*WHAT YOU NEED TO DO*. Write out exactly the lines below that run from the one containing "orange round brick" through the one containing "tan slope G1:H1", both included, with no other lines.

*PROVIDED MATERIAL*.
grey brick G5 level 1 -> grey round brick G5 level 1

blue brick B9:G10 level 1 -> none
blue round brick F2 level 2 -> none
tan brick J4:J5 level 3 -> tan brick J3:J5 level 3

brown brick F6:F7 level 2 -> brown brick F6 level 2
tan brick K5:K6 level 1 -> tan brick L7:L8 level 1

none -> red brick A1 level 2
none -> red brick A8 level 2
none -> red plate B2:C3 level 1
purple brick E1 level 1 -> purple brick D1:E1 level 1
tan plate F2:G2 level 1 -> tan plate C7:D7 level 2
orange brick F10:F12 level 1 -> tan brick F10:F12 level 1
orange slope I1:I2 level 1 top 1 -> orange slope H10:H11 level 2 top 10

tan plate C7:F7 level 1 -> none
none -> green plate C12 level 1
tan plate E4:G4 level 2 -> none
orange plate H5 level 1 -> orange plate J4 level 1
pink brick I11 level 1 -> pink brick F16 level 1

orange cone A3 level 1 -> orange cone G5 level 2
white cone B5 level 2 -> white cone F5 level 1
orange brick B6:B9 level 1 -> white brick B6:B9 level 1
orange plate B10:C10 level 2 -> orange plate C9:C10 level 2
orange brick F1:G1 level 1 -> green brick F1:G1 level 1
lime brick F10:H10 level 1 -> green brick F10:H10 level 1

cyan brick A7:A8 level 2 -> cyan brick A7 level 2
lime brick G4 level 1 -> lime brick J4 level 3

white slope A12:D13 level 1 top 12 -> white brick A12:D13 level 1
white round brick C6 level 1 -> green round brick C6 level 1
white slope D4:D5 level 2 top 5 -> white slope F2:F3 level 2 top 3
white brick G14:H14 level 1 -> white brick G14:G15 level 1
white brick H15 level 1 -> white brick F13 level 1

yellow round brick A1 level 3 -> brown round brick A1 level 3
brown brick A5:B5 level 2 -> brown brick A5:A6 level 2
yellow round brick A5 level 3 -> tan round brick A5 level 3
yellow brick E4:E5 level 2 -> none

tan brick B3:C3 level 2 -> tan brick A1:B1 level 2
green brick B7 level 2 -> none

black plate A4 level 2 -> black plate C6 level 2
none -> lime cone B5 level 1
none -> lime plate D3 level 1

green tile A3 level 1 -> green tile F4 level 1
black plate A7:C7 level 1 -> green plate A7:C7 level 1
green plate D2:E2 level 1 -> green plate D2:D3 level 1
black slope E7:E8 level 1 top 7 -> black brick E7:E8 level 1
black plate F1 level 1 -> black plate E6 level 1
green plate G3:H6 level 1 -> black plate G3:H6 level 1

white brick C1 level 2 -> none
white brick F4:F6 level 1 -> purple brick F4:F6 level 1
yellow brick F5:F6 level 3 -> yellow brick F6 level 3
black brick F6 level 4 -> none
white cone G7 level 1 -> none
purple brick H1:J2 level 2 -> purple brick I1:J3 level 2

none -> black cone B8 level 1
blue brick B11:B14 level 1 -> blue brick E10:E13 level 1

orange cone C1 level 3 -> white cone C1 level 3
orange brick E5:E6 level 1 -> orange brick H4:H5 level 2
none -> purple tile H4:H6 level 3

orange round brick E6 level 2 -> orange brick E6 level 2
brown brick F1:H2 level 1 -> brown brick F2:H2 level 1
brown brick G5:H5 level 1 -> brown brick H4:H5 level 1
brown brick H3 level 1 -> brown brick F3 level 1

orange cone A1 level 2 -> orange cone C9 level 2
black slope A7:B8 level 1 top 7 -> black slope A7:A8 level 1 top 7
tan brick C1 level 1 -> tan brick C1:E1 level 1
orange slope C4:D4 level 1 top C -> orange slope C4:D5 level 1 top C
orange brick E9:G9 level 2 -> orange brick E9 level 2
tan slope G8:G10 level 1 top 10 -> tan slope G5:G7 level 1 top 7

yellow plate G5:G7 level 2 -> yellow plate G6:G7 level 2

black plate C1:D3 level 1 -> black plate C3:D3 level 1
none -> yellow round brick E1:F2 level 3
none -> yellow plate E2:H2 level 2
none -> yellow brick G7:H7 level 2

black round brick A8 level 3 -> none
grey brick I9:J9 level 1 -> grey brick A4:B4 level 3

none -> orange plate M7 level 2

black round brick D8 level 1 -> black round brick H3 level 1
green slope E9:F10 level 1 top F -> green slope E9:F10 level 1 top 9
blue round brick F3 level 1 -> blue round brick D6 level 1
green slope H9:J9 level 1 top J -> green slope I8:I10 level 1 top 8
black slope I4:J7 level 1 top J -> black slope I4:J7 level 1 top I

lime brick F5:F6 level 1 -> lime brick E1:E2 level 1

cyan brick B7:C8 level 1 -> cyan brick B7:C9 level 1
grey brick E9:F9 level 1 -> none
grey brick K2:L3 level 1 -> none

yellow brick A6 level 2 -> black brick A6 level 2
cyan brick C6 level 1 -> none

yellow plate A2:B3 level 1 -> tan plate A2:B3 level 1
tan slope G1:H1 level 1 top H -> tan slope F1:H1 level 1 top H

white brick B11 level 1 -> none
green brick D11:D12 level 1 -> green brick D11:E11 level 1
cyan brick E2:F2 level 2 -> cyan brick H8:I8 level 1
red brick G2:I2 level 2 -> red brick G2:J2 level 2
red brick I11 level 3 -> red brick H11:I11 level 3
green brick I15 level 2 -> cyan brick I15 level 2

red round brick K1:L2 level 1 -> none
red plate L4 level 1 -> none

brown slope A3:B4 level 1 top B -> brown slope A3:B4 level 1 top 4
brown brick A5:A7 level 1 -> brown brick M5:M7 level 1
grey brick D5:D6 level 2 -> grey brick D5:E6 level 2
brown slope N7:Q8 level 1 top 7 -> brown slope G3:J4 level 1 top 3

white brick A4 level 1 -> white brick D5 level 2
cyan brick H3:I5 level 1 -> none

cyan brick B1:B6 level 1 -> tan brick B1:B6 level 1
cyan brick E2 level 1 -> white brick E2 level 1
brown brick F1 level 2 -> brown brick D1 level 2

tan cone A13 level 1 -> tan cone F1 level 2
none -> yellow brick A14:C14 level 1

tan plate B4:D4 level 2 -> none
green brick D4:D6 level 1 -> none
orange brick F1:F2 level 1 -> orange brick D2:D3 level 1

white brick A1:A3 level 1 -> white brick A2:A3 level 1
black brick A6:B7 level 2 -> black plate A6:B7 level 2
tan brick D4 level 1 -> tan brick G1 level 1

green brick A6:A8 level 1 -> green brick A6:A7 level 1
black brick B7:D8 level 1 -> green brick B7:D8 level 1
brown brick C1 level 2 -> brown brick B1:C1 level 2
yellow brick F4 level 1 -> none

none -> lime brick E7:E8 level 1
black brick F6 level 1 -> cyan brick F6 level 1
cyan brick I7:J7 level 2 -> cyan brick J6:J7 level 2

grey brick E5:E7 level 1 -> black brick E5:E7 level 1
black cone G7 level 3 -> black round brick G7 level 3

*EXPECTED OUTPUT*.
orange round brick E6 level 2 -> orange brick E6 level 2
brown brick F1:H2 level 1 -> brown brick F2:H2 level 1
brown brick G5:H5 level 1 -> brown brick H4:H5 level 1
brown brick H3 level 1 -> brown brick F3 level 1

orange cone A1 level 2 -> orange cone C9 level 2
black slope A7:B8 level 1 top 7 -> black slope A7:A8 level 1 top 7
tan brick C1 level 1 -> tan brick C1:E1 level 1
orange slope C4:D4 level 1 top C -> orange slope C4:D5 level 1 top C
orange brick E9:G9 level 2 -> orange brick E9 level 2
tan slope G8:G10 level 1 top 10 -> tan slope G5:G7 level 1 top 7

yellow plate G5:G7 level 2 -> yellow plate G6:G7 level 2

black plate C1:D3 level 1 -> black plate C3:D3 level 1
none -> yellow round brick E1:F2 level 3
none -> yellow plate E2:H2 level 2
none -> yellow brick G7:H7 level 2

black round brick A8 level 3 -> none
grey brick I9:J9 level 1 -> grey brick A4:B4 level 3

none -> orange plate M7 level 2

black round brick D8 level 1 -> black round brick H3 level 1
green slope E9:F10 level 1 top F -> green slope E9:F10 level 1 top 9
blue round brick F3 level 1 -> blue round brick D6 level 1
green slope H9:J9 level 1 top J -> green slope I8:I10 level 1 top 8
black slope I4:J7 level 1 top J -> black slope I4:J7 level 1 top I

lime brick F5:F6 level 1 -> lime brick E1:E2 level 1

cyan brick B7:C8 level 1 -> cyan brick B7:C9 level 1
grey brick E9:F9 level 1 -> none
grey brick K2:L3 level 1 -> none

yellow brick A6 level 2 -> black brick A6 level 2
cyan brick C6 level 1 -> none

yellow plate A2:B3 level 1 -> tan plate A2:B3 level 1
tan slope G1:H1 level 1 top H -> tan slope F1:H1 level 1 top H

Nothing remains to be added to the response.